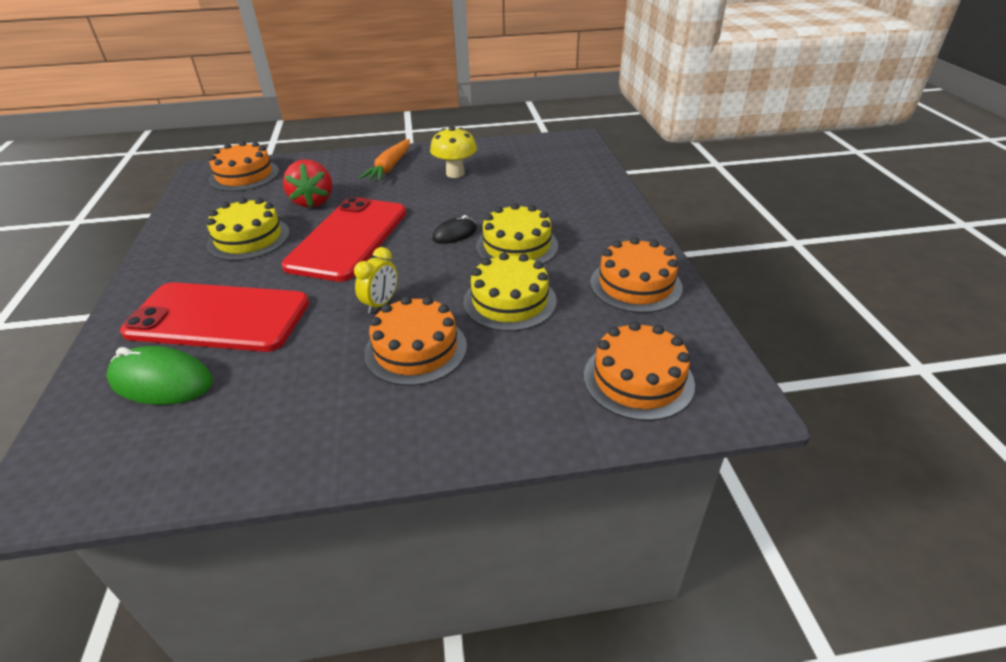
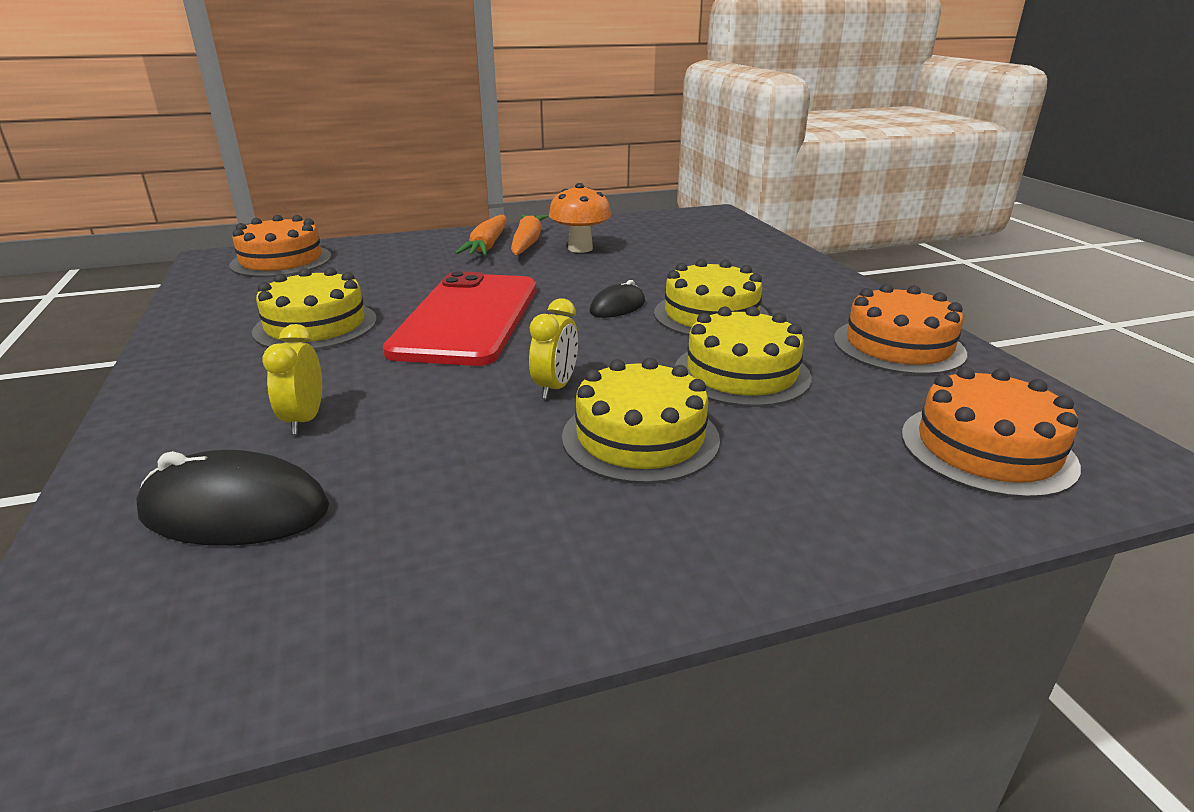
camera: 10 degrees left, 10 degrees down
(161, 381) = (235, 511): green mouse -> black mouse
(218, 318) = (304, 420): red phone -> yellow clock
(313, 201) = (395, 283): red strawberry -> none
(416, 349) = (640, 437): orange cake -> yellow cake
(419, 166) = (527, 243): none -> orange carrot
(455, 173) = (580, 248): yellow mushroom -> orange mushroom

____

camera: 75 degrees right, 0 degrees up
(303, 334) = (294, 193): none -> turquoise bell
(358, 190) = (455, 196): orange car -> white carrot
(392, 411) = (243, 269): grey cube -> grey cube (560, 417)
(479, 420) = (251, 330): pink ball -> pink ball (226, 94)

____

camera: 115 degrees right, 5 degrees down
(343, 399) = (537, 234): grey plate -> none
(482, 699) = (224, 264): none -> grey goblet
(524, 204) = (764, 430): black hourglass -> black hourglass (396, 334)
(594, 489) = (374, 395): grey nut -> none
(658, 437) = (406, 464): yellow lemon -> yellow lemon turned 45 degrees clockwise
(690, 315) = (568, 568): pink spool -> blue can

____

## Your assignment
Once you have read the entries above, state how many of their lines include "yellow", giving the number alone.

## Solution for this exercise
4